- [What needs to be done]: Find the line in the entries below that contains "yellow fork [551,385,576,464]". Repeat it exactly, and every line after it through the line that contains "pink hourglass [674,32,726,113]".

[Spatial object tracking data]
*** Block opens ***

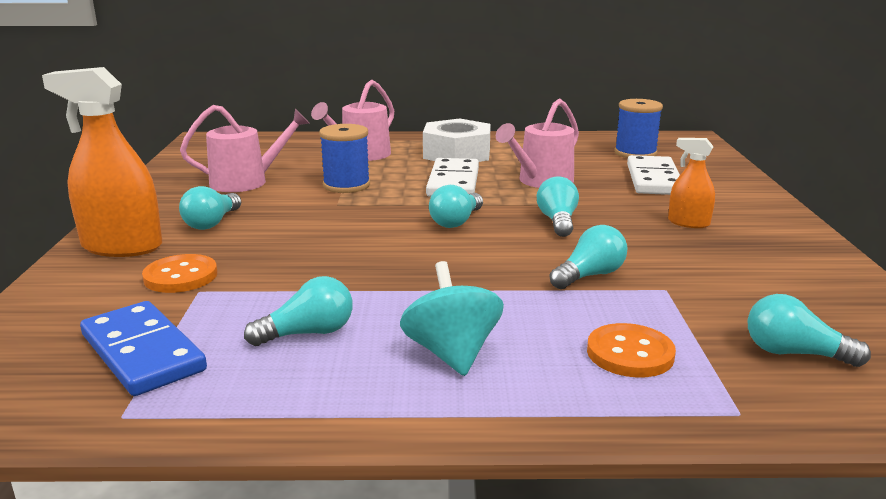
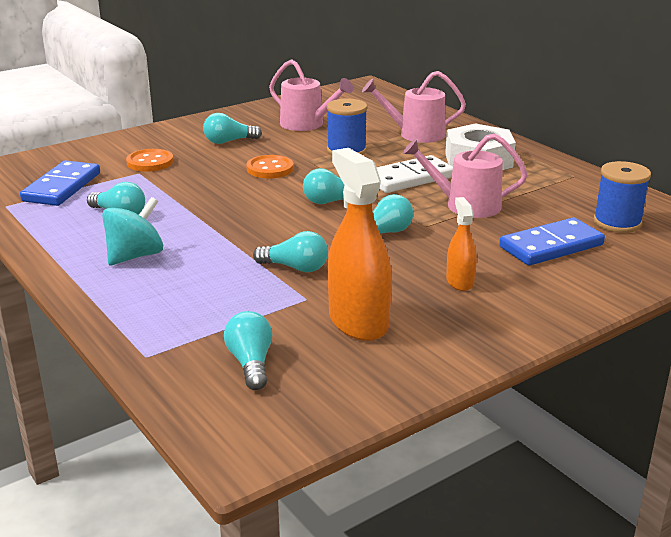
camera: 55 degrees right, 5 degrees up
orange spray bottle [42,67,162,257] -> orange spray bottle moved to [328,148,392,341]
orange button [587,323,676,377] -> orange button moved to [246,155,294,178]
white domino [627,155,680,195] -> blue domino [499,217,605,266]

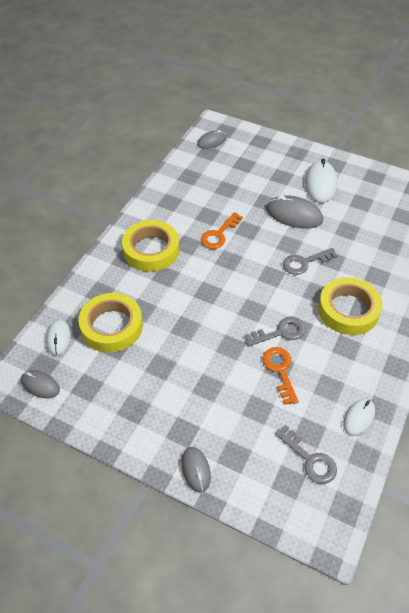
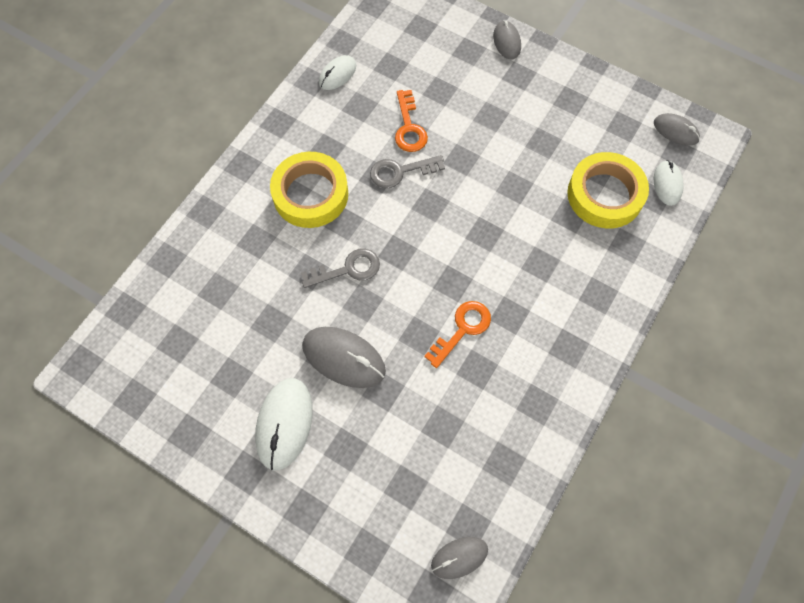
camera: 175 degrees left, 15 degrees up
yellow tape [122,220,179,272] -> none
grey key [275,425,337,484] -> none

*** Block closes ***
*** Block opens ***

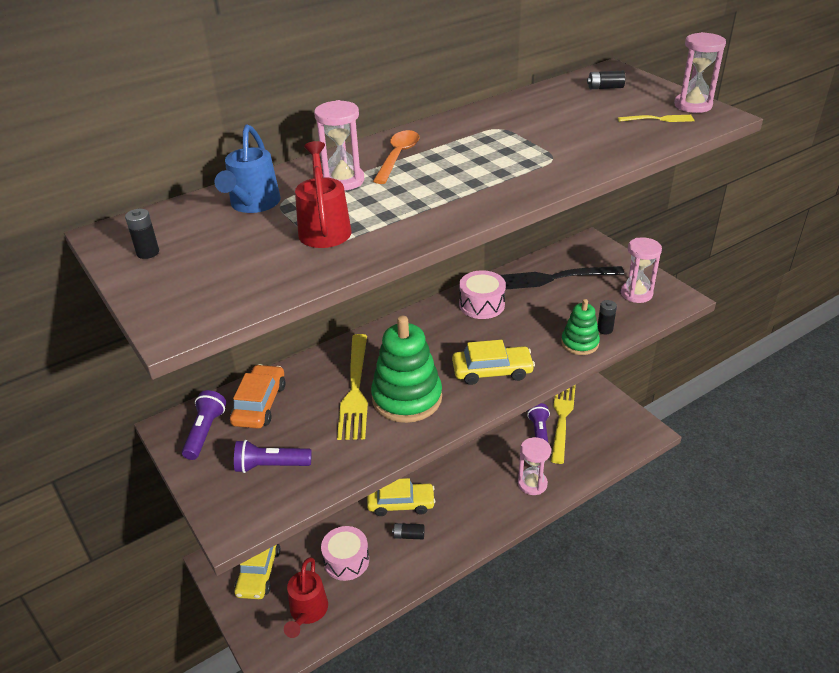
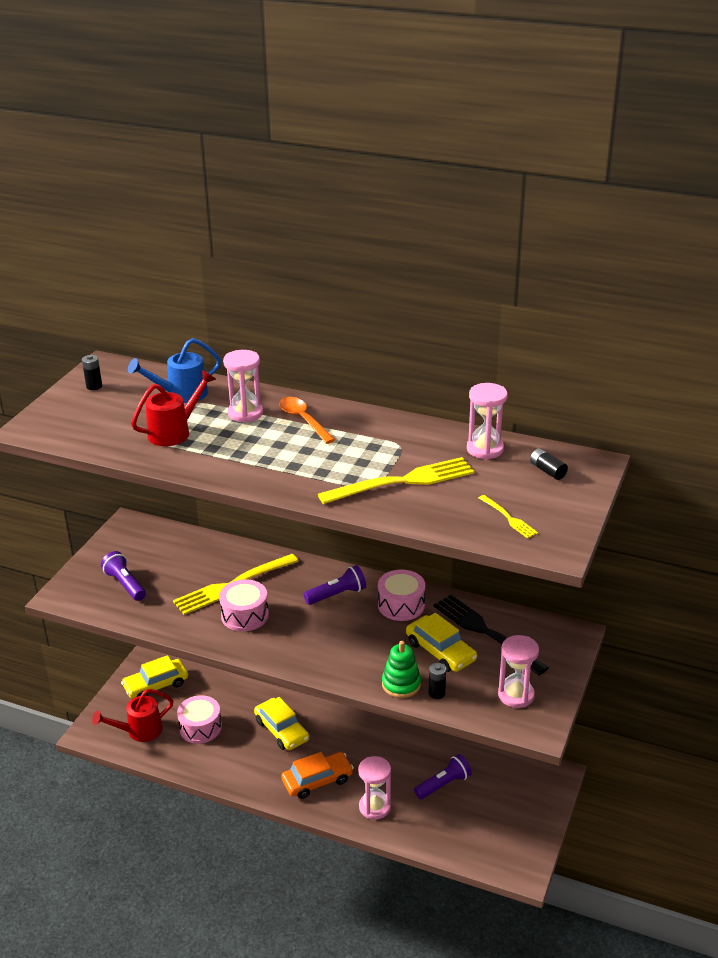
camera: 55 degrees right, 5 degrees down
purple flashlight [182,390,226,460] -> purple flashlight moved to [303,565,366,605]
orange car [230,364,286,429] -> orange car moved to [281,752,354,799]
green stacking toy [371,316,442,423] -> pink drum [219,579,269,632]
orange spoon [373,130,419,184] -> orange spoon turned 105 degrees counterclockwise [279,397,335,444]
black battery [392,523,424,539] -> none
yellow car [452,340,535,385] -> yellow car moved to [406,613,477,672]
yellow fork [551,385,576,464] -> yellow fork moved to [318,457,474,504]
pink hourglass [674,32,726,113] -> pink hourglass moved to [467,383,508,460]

*** Block closes ***

- [Answer to the problem]:
yellow fork [551,385,576,464] -> yellow fork moved to [318,457,474,504]
pink hourglass [674,32,726,113] -> pink hourglass moved to [467,383,508,460]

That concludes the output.